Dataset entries
------------------------------
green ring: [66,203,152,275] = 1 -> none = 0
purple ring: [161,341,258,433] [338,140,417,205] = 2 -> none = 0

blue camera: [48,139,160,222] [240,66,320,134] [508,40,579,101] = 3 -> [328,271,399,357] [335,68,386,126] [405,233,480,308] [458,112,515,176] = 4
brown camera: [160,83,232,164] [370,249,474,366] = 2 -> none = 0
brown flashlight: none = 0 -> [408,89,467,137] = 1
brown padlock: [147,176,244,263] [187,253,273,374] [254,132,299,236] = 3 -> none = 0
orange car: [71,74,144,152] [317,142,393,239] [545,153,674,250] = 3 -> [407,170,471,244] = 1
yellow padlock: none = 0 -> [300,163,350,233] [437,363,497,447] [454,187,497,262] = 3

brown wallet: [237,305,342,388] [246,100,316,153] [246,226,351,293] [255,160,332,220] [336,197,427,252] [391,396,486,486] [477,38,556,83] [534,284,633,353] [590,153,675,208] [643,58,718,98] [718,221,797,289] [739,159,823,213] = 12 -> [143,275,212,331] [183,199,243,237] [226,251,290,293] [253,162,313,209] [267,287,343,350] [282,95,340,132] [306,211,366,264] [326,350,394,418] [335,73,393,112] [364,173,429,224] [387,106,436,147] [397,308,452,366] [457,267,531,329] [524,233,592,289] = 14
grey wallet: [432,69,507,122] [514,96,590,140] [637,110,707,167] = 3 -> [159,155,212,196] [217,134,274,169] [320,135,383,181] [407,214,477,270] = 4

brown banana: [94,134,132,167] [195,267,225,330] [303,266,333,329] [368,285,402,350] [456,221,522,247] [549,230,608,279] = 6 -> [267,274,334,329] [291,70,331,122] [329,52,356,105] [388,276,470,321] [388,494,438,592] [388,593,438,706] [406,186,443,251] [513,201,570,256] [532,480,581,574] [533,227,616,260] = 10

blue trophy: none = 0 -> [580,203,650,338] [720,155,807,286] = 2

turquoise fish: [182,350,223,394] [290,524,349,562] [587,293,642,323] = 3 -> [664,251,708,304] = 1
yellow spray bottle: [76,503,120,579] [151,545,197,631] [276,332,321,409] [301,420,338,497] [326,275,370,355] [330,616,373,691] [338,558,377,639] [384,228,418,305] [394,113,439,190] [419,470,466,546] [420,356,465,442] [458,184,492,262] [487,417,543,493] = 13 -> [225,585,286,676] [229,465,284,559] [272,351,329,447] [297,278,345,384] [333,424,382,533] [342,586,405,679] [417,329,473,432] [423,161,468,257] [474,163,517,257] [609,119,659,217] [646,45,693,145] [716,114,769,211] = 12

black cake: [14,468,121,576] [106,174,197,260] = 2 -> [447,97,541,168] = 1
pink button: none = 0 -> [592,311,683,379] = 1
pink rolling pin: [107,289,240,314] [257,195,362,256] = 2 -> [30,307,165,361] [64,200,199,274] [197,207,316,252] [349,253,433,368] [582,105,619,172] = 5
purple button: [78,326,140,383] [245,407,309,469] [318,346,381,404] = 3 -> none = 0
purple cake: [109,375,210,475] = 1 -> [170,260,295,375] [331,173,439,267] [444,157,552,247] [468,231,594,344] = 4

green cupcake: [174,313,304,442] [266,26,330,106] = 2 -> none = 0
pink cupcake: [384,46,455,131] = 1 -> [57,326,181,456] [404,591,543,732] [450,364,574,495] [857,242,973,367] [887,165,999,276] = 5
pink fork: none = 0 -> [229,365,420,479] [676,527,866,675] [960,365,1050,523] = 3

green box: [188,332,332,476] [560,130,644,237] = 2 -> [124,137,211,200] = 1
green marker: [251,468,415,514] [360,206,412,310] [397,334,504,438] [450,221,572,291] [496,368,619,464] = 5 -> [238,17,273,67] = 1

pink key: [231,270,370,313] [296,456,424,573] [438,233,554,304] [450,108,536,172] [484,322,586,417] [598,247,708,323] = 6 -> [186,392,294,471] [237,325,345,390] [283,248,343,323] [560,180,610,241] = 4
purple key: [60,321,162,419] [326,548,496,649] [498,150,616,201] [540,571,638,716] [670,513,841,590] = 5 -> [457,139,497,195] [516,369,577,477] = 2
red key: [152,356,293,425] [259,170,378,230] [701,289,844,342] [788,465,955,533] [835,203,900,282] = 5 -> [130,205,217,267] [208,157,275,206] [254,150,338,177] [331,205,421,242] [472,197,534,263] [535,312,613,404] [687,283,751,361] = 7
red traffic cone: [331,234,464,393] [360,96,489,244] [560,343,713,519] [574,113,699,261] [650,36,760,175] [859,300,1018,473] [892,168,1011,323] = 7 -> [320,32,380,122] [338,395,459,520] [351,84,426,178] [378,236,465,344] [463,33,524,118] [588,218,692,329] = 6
------------------------------
### [INSTRUCTIONS TO FOLLOW]
Transcribe each line of the data above, unaltered, from the one where "brown padlock: [147,176,244,263]" appears to the one where "turquoise fish: [182,350,223,394]" appears, inclusive of both.

### [TASK OUTPUT]
brown padlock: [147,176,244,263] [187,253,273,374] [254,132,299,236] = 3 -> none = 0
orange car: [71,74,144,152] [317,142,393,239] [545,153,674,250] = 3 -> [407,170,471,244] = 1
yellow padlock: none = 0 -> [300,163,350,233] [437,363,497,447] [454,187,497,262] = 3

brown wallet: [237,305,342,388] [246,100,316,153] [246,226,351,293] [255,160,332,220] [336,197,427,252] [391,396,486,486] [477,38,556,83] [534,284,633,353] [590,153,675,208] [643,58,718,98] [718,221,797,289] [739,159,823,213] = 12 -> [143,275,212,331] [183,199,243,237] [226,251,290,293] [253,162,313,209] [267,287,343,350] [282,95,340,132] [306,211,366,264] [326,350,394,418] [335,73,393,112] [364,173,429,224] [387,106,436,147] [397,308,452,366] [457,267,531,329] [524,233,592,289] = 14
grey wallet: [432,69,507,122] [514,96,590,140] [637,110,707,167] = 3 -> [159,155,212,196] [217,134,274,169] [320,135,383,181] [407,214,477,270] = 4

brown banana: [94,134,132,167] [195,267,225,330] [303,266,333,329] [368,285,402,350] [456,221,522,247] [549,230,608,279] = 6 -> [267,274,334,329] [291,70,331,122] [329,52,356,105] [388,276,470,321] [388,494,438,592] [388,593,438,706] [406,186,443,251] [513,201,570,256] [532,480,581,574] [533,227,616,260] = 10

blue trophy: none = 0 -> [580,203,650,338] [720,155,807,286] = 2

turquoise fish: [182,350,223,394] [290,524,349,562] [587,293,642,323] = 3 -> [664,251,708,304] = 1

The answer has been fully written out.